MATERIAL FOR THIS TASK »
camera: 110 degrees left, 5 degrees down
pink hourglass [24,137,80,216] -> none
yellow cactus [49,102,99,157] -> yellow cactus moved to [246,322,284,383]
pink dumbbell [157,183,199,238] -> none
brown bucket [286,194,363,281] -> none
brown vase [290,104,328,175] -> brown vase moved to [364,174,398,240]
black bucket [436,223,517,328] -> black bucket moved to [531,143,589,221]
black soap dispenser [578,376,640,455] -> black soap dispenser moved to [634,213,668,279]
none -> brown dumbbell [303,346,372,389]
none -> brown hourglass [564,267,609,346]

ABOUT THIS TASK » Determine how many lines of the listing include the word "bucket" and report nothing but the number.

EXERCISE RESULT » 2